= Prompt =
As you print the data below, keep every line exactly as it is and leave the images behind.

= Dataset extract =
+ + + + + + +

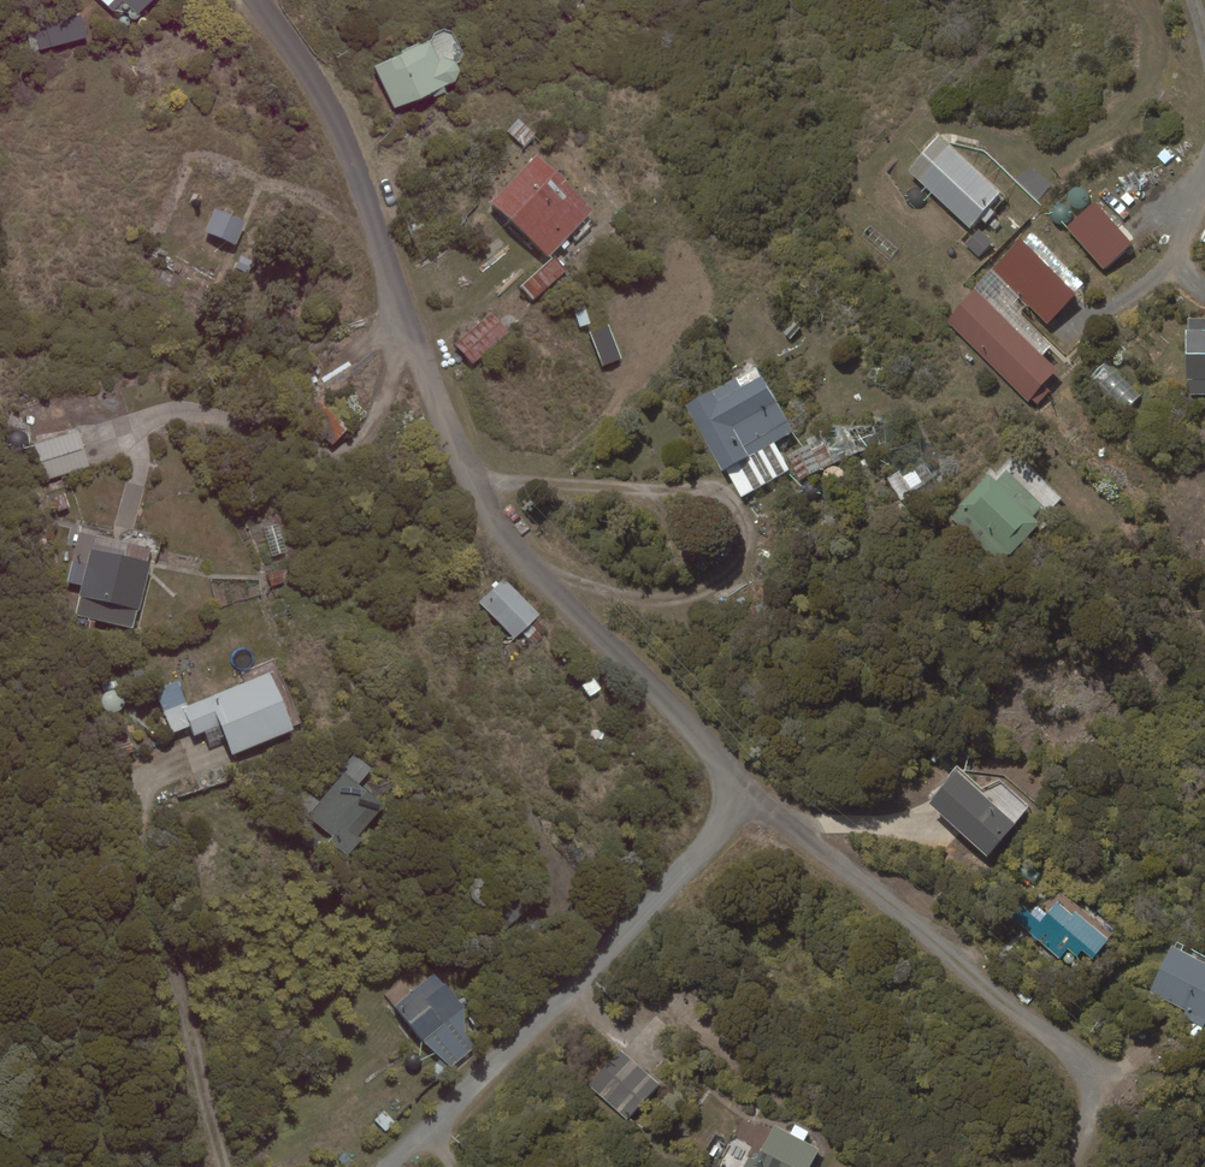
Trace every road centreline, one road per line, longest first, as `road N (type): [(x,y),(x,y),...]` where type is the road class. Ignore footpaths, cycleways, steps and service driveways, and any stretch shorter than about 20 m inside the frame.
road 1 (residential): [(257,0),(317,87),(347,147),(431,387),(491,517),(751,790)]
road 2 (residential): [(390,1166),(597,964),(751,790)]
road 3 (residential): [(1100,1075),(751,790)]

+ + + + + + +

= Answer to this exercise =
Trace every road centreline, one road per line, longest first, as `road N (type): [(x,y),(x,y),...]` where type is the road class. Ignore footpaths, cycleways, steps and service driveways, and any stretch shorter than about 20 m inside the frame.
road 1 (residential): [(257,0),(317,87),(347,147),(431,387),(491,517),(751,790)]
road 2 (residential): [(390,1166),(597,964),(751,790)]
road 3 (residential): [(1100,1075),(751,790)]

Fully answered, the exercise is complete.